- **WHAT IS ASKED**: Give the lines again, from the start through the line containing "111: (333, 247)", with "absolute pixels" changed to "screen pixels" and everything else left unchanged.

==*==

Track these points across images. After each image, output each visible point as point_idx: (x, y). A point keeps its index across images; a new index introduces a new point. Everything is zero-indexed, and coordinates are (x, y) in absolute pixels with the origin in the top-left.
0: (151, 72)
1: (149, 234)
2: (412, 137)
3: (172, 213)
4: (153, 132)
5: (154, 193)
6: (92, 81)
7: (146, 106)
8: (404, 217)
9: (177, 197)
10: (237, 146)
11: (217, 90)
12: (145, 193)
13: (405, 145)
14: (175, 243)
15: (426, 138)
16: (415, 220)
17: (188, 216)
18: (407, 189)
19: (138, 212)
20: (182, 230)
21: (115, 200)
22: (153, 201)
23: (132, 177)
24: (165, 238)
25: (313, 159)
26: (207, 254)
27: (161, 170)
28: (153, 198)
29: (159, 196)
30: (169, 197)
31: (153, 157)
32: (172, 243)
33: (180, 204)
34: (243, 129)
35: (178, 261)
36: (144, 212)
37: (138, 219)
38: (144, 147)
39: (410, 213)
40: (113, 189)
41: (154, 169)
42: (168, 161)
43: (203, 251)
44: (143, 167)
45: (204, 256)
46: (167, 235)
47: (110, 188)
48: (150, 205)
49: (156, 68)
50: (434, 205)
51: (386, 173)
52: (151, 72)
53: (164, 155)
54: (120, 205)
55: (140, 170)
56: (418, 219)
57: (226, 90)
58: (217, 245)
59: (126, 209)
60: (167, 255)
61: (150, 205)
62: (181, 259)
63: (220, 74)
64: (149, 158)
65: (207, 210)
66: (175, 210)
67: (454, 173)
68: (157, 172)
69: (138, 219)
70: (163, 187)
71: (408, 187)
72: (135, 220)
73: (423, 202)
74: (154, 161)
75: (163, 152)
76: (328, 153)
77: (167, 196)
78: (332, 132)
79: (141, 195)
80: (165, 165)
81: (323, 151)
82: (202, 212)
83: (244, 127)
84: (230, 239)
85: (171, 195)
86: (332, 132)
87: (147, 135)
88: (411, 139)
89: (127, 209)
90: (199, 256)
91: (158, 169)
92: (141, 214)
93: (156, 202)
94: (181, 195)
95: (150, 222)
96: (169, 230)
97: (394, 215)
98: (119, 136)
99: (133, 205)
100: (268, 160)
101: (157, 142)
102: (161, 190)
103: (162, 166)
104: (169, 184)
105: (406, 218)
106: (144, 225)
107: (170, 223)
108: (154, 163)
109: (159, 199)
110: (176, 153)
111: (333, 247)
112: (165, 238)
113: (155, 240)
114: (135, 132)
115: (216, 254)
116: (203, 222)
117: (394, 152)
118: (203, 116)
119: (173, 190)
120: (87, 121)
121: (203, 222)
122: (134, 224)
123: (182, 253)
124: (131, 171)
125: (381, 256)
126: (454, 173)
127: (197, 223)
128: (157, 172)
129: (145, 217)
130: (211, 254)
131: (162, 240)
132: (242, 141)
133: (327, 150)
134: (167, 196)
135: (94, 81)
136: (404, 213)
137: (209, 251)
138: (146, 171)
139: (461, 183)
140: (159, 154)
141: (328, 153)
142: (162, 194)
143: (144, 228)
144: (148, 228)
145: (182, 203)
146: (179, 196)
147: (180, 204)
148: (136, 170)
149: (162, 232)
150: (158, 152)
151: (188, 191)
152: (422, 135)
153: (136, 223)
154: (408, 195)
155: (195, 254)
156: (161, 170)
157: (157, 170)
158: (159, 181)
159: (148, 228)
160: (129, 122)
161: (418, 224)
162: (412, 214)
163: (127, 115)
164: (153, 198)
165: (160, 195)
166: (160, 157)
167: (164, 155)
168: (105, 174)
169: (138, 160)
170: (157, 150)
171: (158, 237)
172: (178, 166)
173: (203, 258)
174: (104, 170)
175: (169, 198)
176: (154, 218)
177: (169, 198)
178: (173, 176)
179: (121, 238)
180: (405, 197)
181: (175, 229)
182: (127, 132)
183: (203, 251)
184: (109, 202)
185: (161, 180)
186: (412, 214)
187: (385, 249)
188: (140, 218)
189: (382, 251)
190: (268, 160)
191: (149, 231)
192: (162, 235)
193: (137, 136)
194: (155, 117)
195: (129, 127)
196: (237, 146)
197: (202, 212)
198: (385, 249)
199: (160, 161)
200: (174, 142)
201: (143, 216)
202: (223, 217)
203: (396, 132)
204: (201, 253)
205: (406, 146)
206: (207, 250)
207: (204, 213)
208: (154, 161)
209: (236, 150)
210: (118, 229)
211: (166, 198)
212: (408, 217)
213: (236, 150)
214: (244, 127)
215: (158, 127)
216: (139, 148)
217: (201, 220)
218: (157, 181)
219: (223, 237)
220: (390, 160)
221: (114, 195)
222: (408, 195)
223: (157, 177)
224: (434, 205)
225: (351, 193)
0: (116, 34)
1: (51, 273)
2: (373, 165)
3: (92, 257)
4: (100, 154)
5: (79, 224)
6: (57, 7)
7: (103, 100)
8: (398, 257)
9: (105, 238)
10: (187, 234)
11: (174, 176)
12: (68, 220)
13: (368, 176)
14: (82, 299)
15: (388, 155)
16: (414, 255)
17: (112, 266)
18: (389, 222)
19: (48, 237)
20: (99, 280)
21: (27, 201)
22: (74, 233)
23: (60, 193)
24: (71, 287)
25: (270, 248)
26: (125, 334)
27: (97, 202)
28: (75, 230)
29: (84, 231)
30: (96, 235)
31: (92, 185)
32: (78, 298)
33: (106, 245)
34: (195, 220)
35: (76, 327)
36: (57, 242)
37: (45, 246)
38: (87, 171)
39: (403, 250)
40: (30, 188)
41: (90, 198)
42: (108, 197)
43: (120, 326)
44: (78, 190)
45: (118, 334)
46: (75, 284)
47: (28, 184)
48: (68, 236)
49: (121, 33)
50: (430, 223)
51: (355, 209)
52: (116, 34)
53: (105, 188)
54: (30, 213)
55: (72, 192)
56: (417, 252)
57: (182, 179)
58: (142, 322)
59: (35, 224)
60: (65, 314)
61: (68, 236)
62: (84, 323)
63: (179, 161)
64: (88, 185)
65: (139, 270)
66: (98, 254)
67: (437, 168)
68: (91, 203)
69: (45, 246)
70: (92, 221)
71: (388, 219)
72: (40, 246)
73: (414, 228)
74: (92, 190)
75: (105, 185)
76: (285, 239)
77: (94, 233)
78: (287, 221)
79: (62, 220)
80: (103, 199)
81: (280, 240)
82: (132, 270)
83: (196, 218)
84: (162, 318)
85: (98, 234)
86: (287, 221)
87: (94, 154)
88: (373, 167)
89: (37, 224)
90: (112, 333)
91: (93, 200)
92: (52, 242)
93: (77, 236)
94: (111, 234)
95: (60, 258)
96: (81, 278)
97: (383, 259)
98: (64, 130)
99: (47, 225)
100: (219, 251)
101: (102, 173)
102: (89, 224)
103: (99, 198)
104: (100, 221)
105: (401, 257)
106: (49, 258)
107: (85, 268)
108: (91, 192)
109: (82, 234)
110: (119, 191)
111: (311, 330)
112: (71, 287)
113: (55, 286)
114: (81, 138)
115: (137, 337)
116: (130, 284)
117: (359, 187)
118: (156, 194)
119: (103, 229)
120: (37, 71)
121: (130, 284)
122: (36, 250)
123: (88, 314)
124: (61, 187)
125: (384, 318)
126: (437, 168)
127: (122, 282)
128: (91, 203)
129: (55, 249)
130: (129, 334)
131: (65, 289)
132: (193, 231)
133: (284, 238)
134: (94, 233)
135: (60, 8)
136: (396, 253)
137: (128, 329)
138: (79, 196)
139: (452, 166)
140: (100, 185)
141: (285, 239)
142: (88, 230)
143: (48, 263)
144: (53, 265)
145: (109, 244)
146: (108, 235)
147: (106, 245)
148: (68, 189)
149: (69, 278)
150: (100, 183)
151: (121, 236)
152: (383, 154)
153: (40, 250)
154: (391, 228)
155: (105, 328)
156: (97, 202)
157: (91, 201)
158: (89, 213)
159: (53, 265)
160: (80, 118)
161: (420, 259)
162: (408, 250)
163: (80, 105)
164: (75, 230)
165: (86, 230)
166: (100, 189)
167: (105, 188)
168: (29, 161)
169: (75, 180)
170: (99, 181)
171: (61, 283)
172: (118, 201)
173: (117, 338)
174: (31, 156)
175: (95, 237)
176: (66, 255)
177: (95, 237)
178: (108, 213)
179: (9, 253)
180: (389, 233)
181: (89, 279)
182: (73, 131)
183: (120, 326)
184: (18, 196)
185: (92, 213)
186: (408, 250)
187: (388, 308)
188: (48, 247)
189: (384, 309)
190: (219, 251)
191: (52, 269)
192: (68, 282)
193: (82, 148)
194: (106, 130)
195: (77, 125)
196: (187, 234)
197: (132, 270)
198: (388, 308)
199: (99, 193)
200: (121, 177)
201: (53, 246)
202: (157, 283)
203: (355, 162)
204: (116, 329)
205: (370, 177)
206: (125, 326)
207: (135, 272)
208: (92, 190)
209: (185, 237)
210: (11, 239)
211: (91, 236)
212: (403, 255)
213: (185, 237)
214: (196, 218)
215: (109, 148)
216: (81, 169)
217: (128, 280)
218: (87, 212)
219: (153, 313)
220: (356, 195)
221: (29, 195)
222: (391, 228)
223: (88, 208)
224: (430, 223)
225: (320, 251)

==*==

- **RESPONSE**:
Track these points across images. After each image, output each visible point as point_idx: (x, y). A point keeps its index across images; a new index introduces a new point. Everything is zero-indexed, and coordinates are (x, y) in screen pixels with the origin in the top-left.
0: (151, 72)
1: (149, 234)
2: (412, 137)
3: (172, 213)
4: (153, 132)
5: (154, 193)
6: (92, 81)
7: (146, 106)
8: (404, 217)
9: (177, 197)
10: (237, 146)
11: (217, 90)
12: (145, 193)
13: (405, 145)
14: (175, 243)
15: (426, 138)
16: (415, 220)
17: (188, 216)
18: (407, 189)
19: (138, 212)
20: (182, 230)
21: (115, 200)
22: (153, 201)
23: (132, 177)
24: (165, 238)
25: (313, 159)
26: (207, 254)
27: (161, 170)
28: (153, 198)
29: (159, 196)
30: (169, 197)
31: (153, 157)
32: (172, 243)
33: (180, 204)
34: (243, 129)
35: (178, 261)
36: (144, 212)
37: (138, 219)
38: (144, 147)
39: (410, 213)
40: (113, 189)
41: (154, 169)
42: (168, 161)
43: (203, 251)
44: (143, 167)
45: (204, 256)
46: (167, 235)
47: (110, 188)
48: (150, 205)
49: (156, 68)
50: (434, 205)
51: (386, 173)
52: (151, 72)
53: (164, 155)
54: (120, 205)
55: (140, 170)
56: (418, 219)
57: (226, 90)
58: (217, 245)
59: (126, 209)
60: (167, 255)
61: (150, 205)
62: (181, 259)
63: (220, 74)
64: (149, 158)
65: (207, 210)
66: (175, 210)
67: (454, 173)
68: (157, 172)
69: (138, 219)
70: (163, 187)
71: (408, 187)
72: (135, 220)
73: (423, 202)
74: (154, 161)
75: (163, 152)
76: (328, 153)
77: (167, 196)
78: (332, 132)
79: (141, 195)
80: (165, 165)
81: (323, 151)
82: (202, 212)
83: (244, 127)
84: (230, 239)
85: (171, 195)
86: (332, 132)
87: (147, 135)
88: (411, 139)
89: (127, 209)
90: (199, 256)
91: (158, 169)
92: (141, 214)
93: (156, 202)
94: (181, 195)
95: (150, 222)
96: (169, 230)
97: (394, 215)
98: (119, 136)
99: (133, 205)
100: (268, 160)
101: (157, 142)
102: (161, 190)
103: (162, 166)
104: (169, 184)
105: (406, 218)
106: (144, 225)
107: (170, 223)
108: (154, 163)
109: (159, 199)
110: (176, 153)
111: (333, 247)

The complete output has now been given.